-- RAW DATA --
= Beginning of Section =
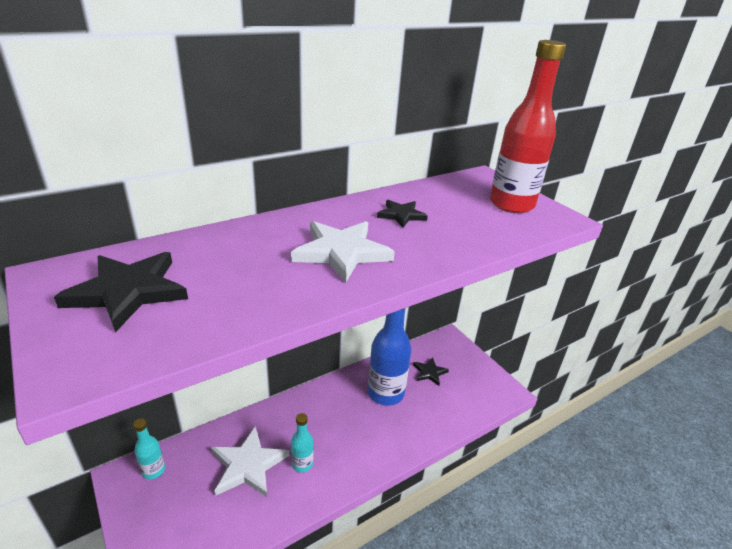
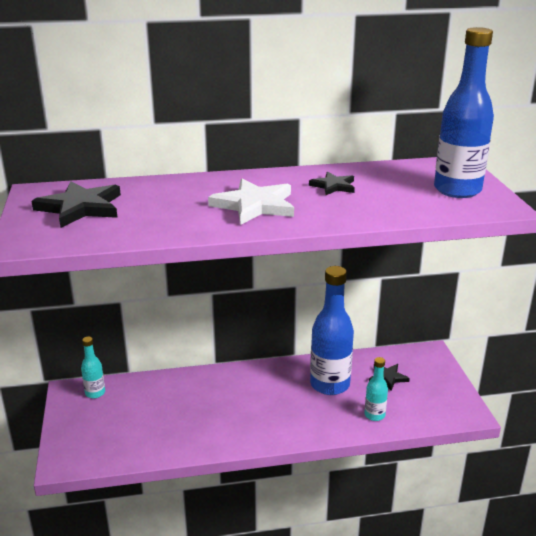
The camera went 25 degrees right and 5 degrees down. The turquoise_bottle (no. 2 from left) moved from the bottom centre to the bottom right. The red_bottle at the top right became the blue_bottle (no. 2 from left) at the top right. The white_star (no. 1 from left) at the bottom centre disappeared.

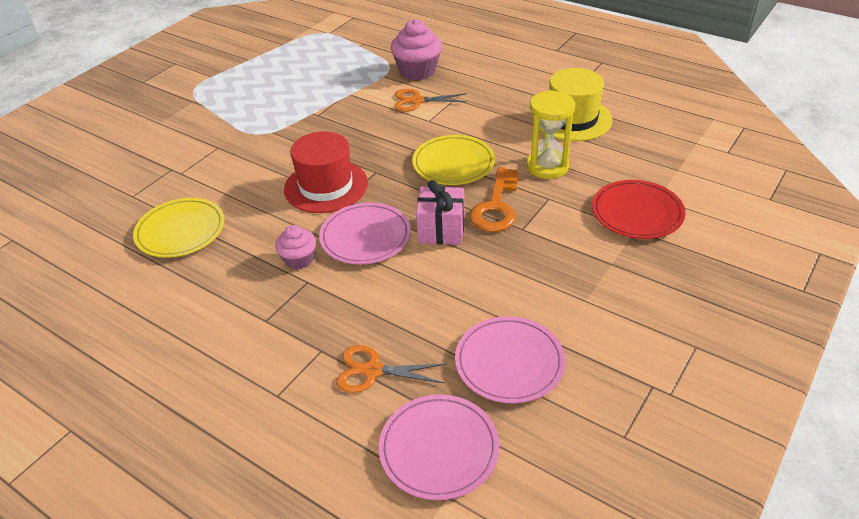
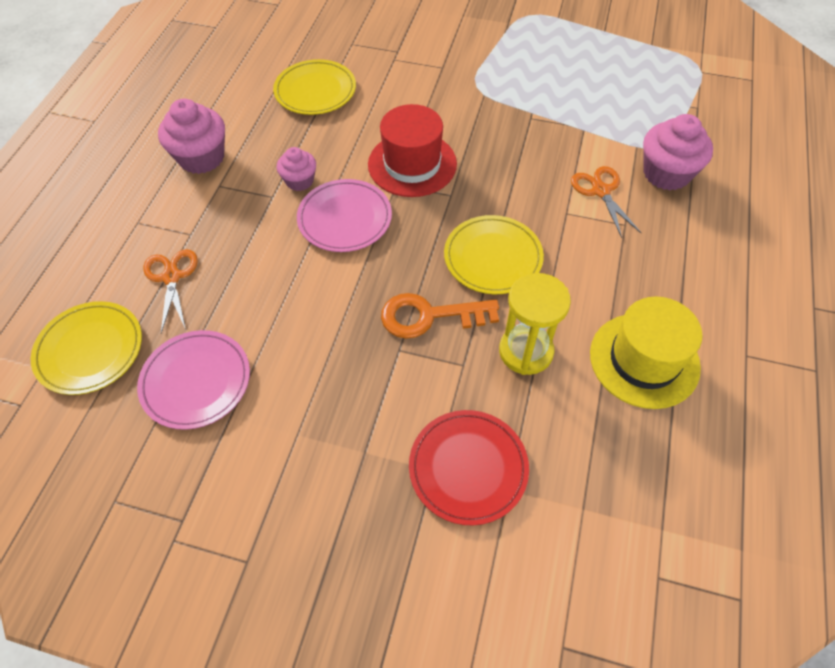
The camera went 70 degrees right and 15 degrees up. The pink_plate (no. 2 from left) at the bottom centre became the yellow_plate (no. 1 from left) at the middle left. The pink_cupcake (no. 1 from left) at the top left appeared. The pink_gift at the centre disappeared.

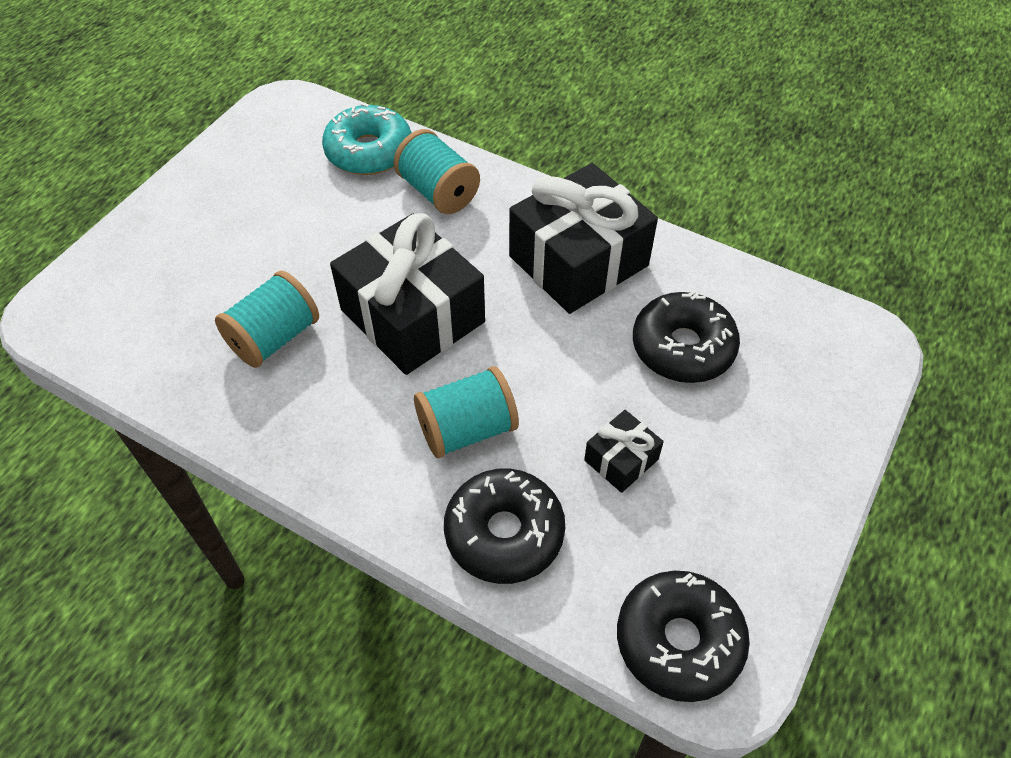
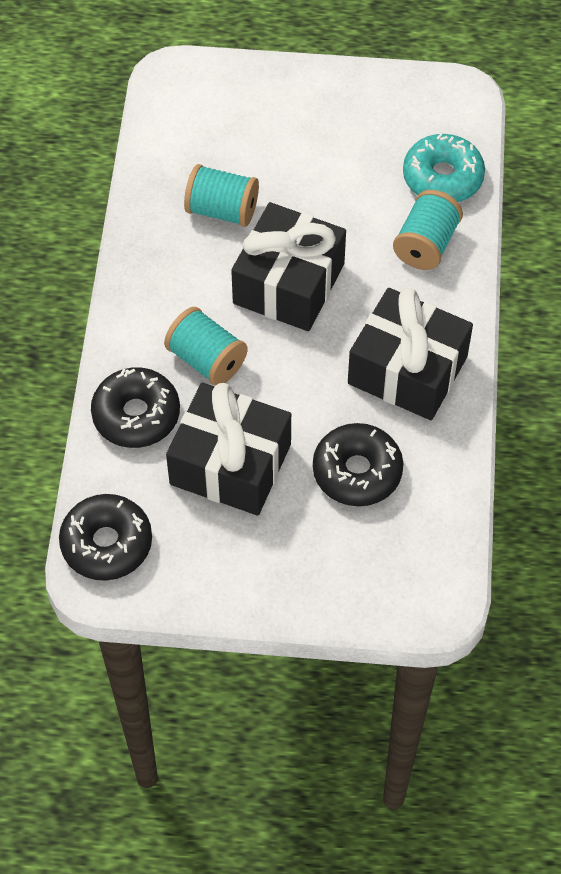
The camera went 65 degrees right and 5 degrees up. The black_gift (no. 3 from left in the first image) at the centre changed to 2.19 times the size.

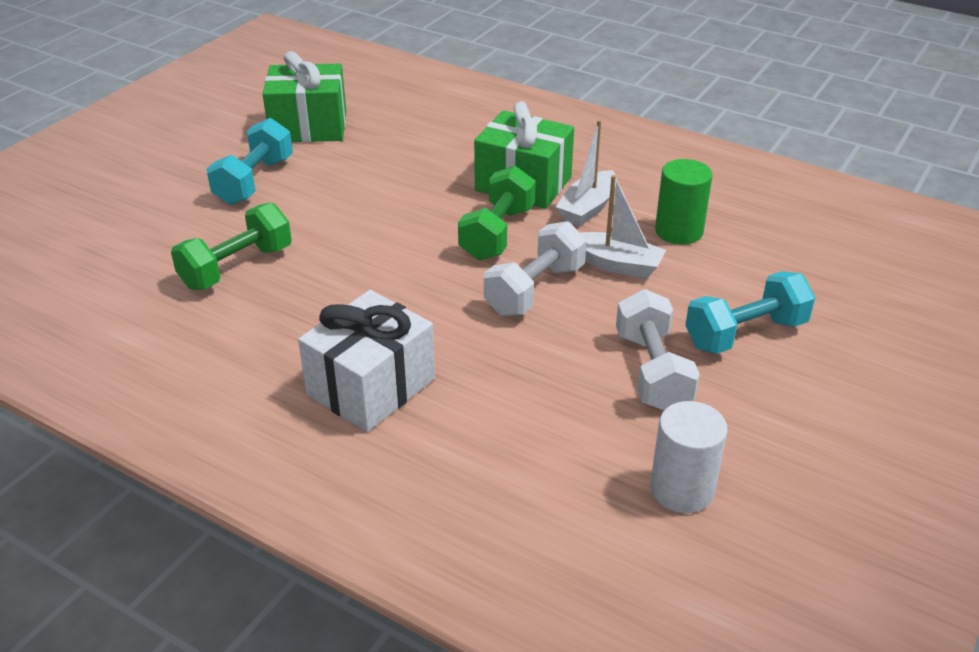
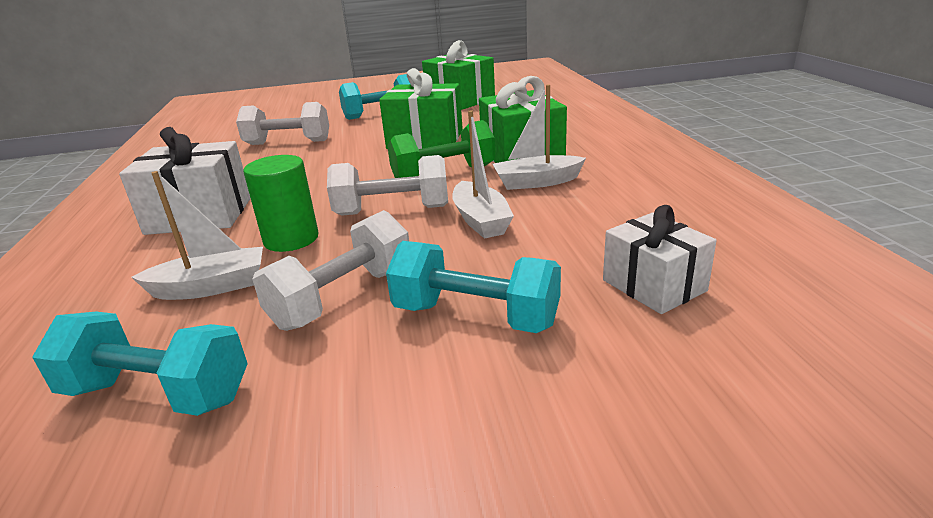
The camera went 50 degrees right and 10 degrees down. The white_cylinder at the bottom right was replaced by the turquoise_dumbbell (no. 1 from left) at the bottom left. The white_boat (no. 1 from left) at the middle left appeared. The green_dumbbell (no. 1 from left) at the middle left became the white_dumbbell (no. 1 from left) at the top left. The green_cylinder moved from the top right to the middle left. The green_gift (no. 1 from left) at the top centre appeared. The white_gift (no. 2 from left) at the middle right appeared.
= End of Section =
-- PROBLEM --
Where a line of the listing holds the string "middle", copy that line.

-- OUTPUT FOR THIS EXERCISE --
The camera went 70 degrees right and 15 degrees up. The pink_plate (no. 2 from left) at the bottom centre became the yellow_plate (no. 1 from left) at the middle left. The pink_cupcake (no. 1 from left) at the top left appeared. The pink_gift at the centre disappeared.
The camera went 50 degrees right and 10 degrees down. The white_cylinder at the bottom right was replaced by the turquoise_dumbbell (no. 1 from left) at the bottom left. The white_boat (no. 1 from left) at the middle left appeared. The green_dumbbell (no. 1 from left) at the middle left became the white_dumbbell (no. 1 from left) at the top left. The green_cylinder moved from the top right to the middle left. The green_gift (no. 1 from left) at the top centre appeared. The white_gift (no. 2 from left) at the middle right appeared.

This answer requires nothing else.